**Record extracts**:

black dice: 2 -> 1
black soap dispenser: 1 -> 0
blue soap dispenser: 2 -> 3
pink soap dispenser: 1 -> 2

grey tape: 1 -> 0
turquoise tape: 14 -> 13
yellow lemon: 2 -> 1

--

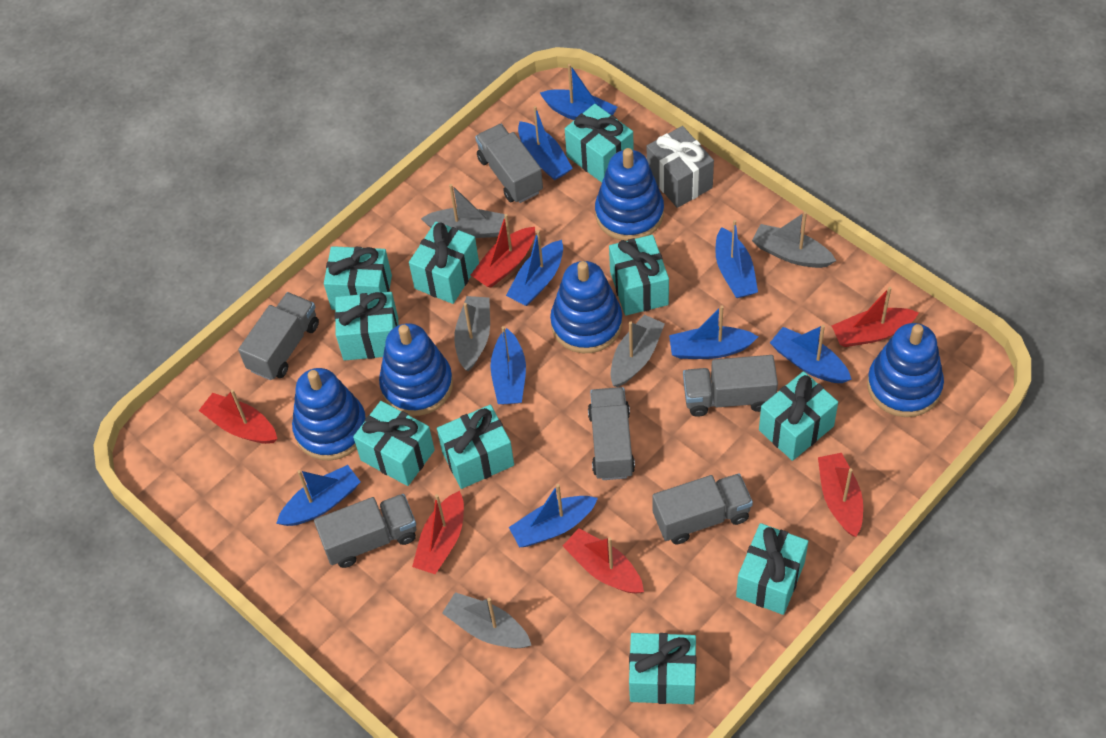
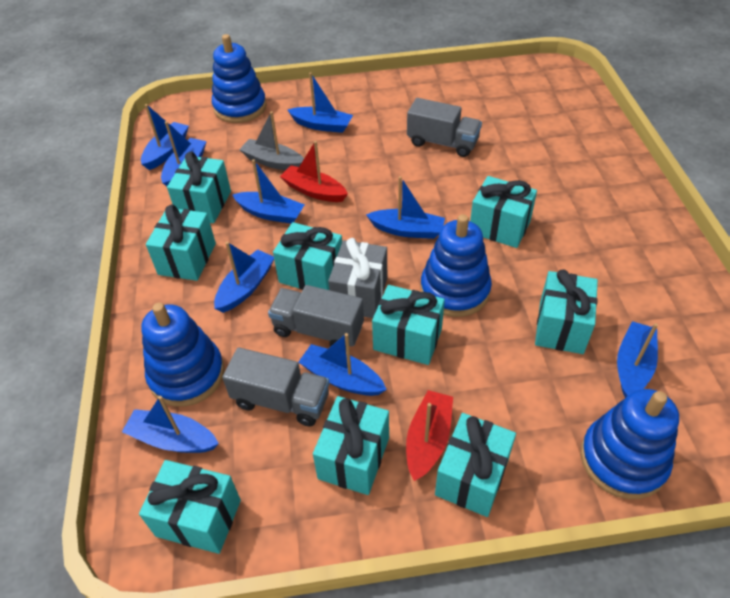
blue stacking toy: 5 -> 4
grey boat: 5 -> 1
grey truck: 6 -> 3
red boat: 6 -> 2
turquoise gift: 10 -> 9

--

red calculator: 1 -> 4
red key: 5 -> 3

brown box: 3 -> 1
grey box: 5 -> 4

**The problem**: Report only the number of lines that hold the string "soap" in this listing.

**Solution to this task**: 3